## PROBLEM TO SOLVE
Please set down each record exactly as it appears, but leave out any pictures.

--*--

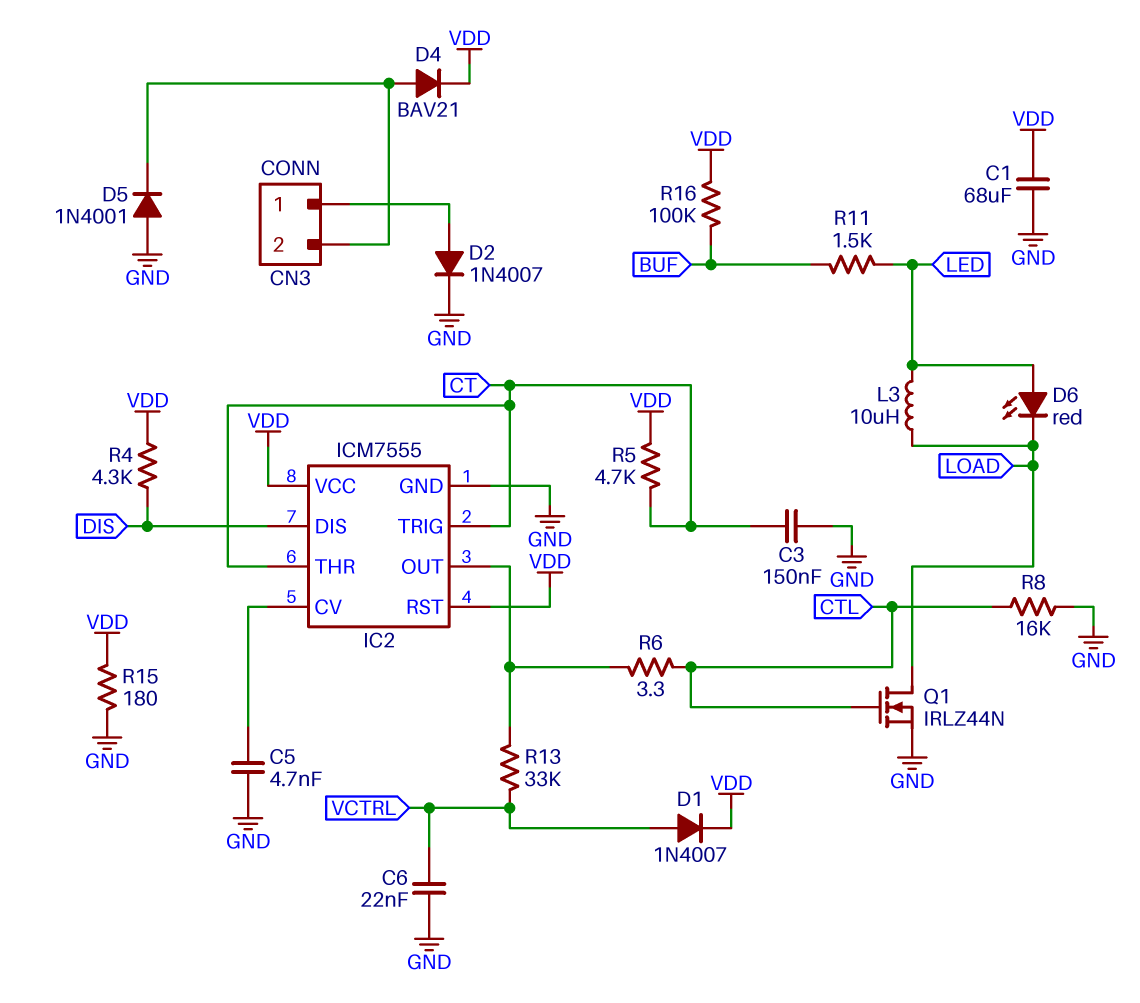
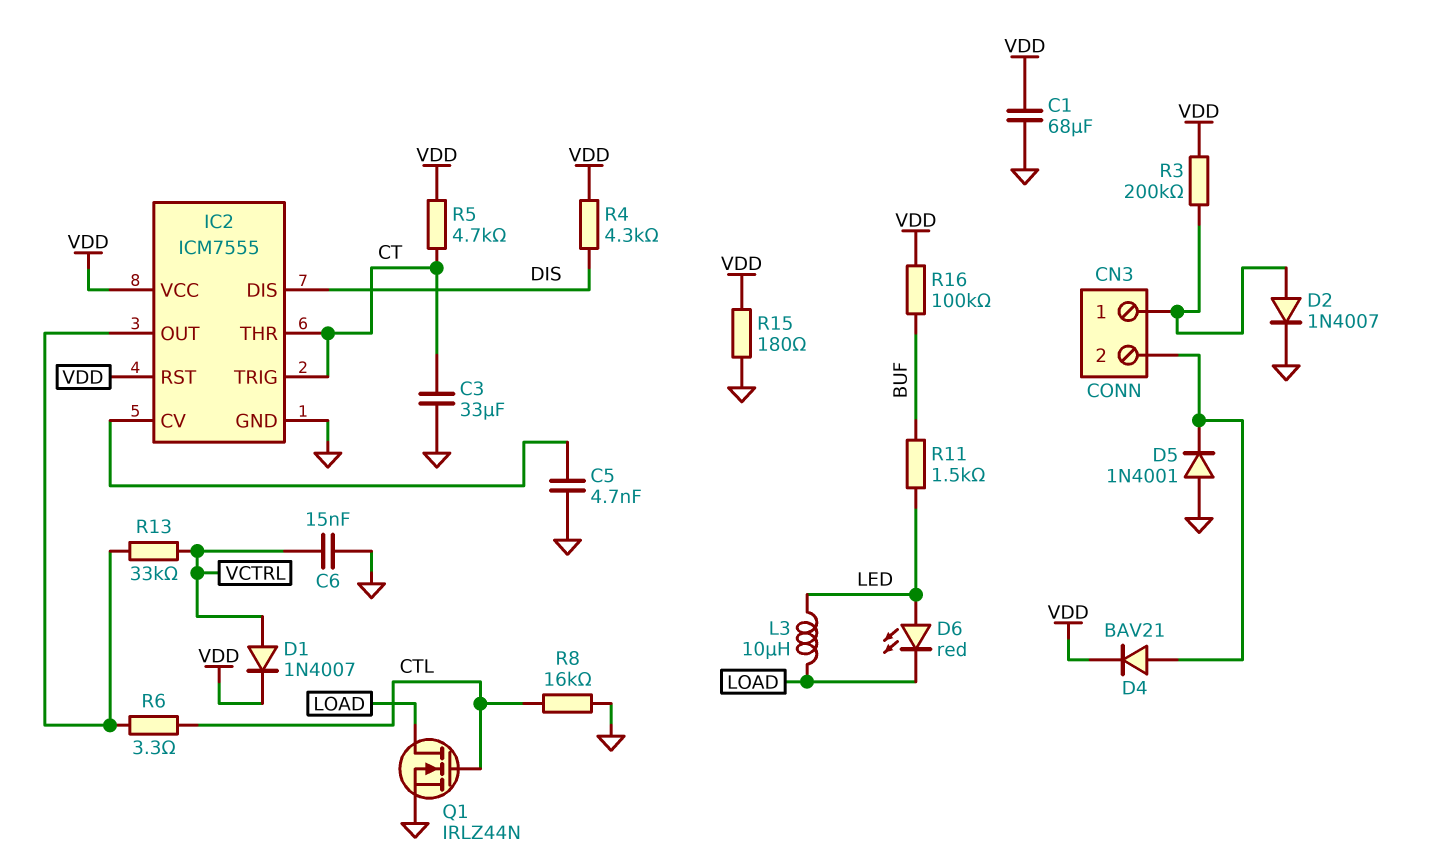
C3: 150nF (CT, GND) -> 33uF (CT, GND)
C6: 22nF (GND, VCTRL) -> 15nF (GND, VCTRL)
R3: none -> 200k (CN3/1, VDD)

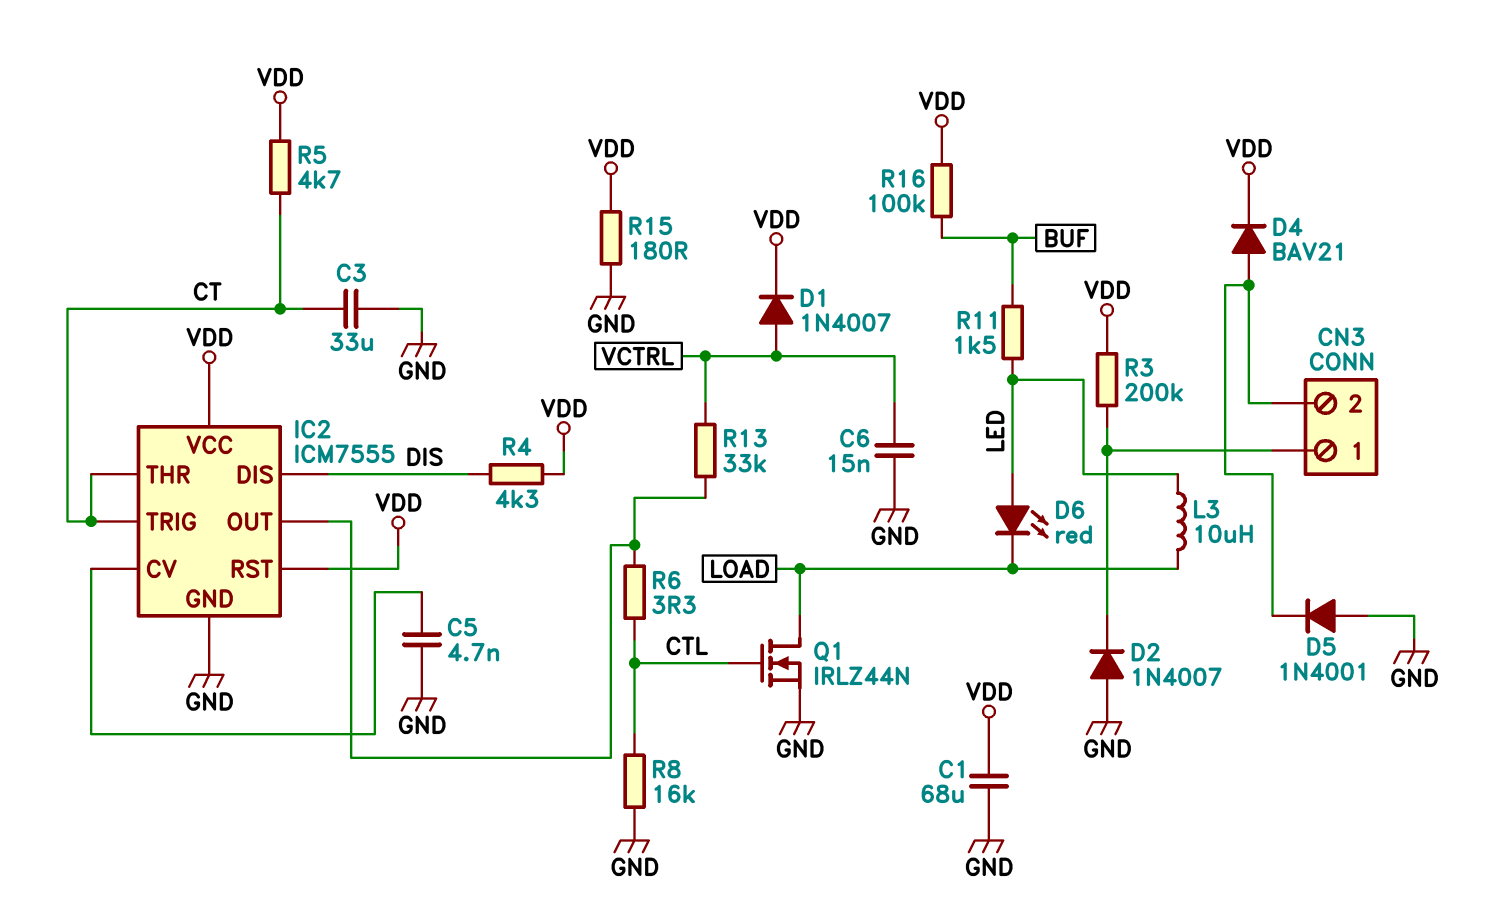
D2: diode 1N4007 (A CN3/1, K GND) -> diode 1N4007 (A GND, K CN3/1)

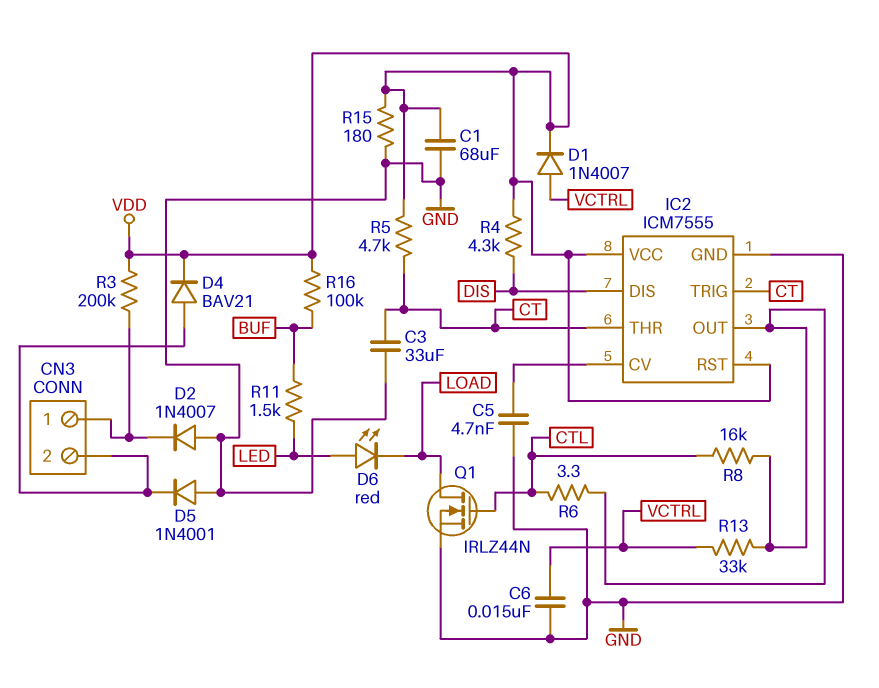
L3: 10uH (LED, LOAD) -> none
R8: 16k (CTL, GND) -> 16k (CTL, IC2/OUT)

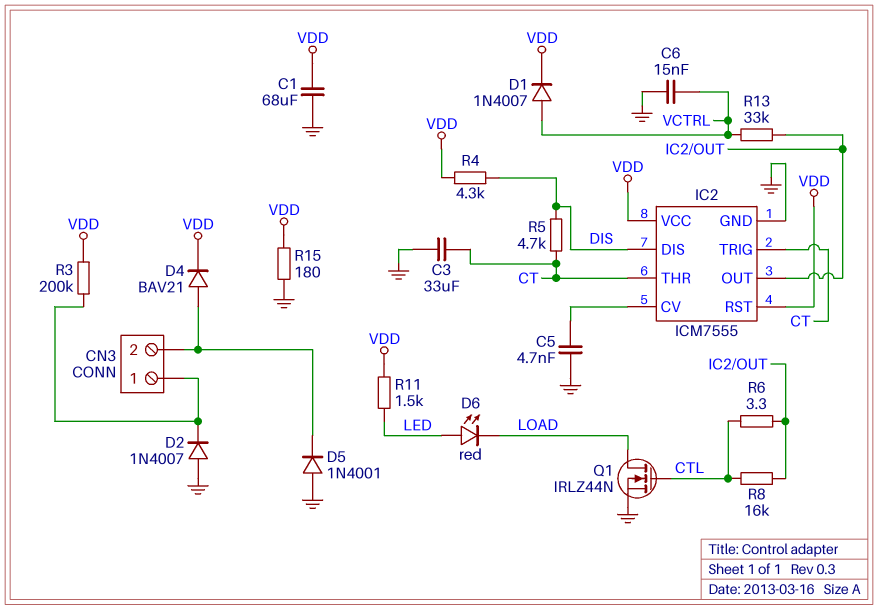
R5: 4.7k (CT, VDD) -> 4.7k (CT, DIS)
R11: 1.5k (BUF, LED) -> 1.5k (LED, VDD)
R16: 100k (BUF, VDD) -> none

--*--

## COMPLETED EXERCISE
C3: 150nF (CT, GND) -> 33uF (CT, GND)
C6: 22nF (GND, VCTRL) -> 15nF (GND, VCTRL)
R3: none -> 200k (CN3/1, VDD)

D2: diode 1N4007 (A CN3/1, K GND) -> diode 1N4007 (A GND, K CN3/1)

L3: 10uH (LED, LOAD) -> none
R8: 16k (CTL, GND) -> 16k (CTL, IC2/OUT)

R5: 4.7k (CT, VDD) -> 4.7k (CT, DIS)
R11: 1.5k (BUF, LED) -> 1.5k (LED, VDD)
R16: 100k (BUF, VDD) -> none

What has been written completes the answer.